From the records below, extract only the lines running from the line with "(446, 323) = (610, 350): turquoise" to the line with "(159, 268) = (487, 403): brown car -> none", both lines included, reproducing them exactly.

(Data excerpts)
────────────────────────────────────────

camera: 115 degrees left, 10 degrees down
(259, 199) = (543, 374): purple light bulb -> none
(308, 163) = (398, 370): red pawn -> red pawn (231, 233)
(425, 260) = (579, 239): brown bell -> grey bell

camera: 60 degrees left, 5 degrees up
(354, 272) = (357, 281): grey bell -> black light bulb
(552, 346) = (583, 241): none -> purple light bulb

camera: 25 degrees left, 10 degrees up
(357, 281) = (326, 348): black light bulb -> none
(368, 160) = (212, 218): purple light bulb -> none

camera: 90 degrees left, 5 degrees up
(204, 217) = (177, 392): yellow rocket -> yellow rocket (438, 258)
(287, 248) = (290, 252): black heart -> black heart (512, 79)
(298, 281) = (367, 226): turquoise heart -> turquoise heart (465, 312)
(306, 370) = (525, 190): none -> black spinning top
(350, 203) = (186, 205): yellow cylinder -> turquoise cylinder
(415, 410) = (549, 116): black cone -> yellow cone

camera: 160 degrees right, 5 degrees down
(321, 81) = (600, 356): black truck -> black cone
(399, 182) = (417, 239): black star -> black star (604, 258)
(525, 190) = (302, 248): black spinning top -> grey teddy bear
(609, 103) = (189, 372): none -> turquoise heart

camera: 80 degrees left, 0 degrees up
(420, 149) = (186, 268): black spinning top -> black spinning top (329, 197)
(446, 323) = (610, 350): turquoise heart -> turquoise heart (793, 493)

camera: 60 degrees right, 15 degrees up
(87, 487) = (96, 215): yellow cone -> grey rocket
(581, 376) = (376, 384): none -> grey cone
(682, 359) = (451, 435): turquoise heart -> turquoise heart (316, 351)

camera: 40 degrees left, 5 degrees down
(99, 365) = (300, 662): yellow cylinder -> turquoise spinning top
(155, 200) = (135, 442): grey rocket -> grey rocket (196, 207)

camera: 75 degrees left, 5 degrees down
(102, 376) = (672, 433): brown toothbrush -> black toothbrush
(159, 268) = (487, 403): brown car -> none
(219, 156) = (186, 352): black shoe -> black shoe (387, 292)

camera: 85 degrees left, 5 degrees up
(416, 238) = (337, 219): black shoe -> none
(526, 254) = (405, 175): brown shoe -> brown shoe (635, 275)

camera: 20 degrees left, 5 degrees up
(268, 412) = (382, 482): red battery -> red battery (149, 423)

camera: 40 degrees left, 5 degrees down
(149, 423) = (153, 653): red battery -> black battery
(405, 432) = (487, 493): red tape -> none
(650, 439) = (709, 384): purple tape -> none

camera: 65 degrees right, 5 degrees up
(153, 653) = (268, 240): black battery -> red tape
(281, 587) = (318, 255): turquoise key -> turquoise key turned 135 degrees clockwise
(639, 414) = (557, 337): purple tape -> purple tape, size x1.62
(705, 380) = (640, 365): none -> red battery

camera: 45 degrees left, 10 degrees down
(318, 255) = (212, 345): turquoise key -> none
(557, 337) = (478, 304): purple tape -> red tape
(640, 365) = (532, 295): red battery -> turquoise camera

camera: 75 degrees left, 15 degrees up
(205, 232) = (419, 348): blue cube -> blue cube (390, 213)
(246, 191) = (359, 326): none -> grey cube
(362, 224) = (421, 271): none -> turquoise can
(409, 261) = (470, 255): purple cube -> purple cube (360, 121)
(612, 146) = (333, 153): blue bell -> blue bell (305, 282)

────────────────────────────────────────

• **Answer space**
(446, 323) = (610, 350): turquoise heart -> turquoise heart (793, 493)

camera: 60 degrees right, 15 degrees up
(87, 487) = (96, 215): yellow cone -> grey rocket
(581, 376) = (376, 384): none -> grey cone
(682, 359) = (451, 435): turquoise heart -> turquoise heart (316, 351)

camera: 40 degrees left, 5 degrees down
(99, 365) = (300, 662): yellow cylinder -> turquoise spinning top
(155, 200) = (135, 442): grey rocket -> grey rocket (196, 207)

camera: 75 degrees left, 5 degrees down
(102, 376) = (672, 433): brown toothbrush -> black toothbrush
(159, 268) = (487, 403): brown car -> none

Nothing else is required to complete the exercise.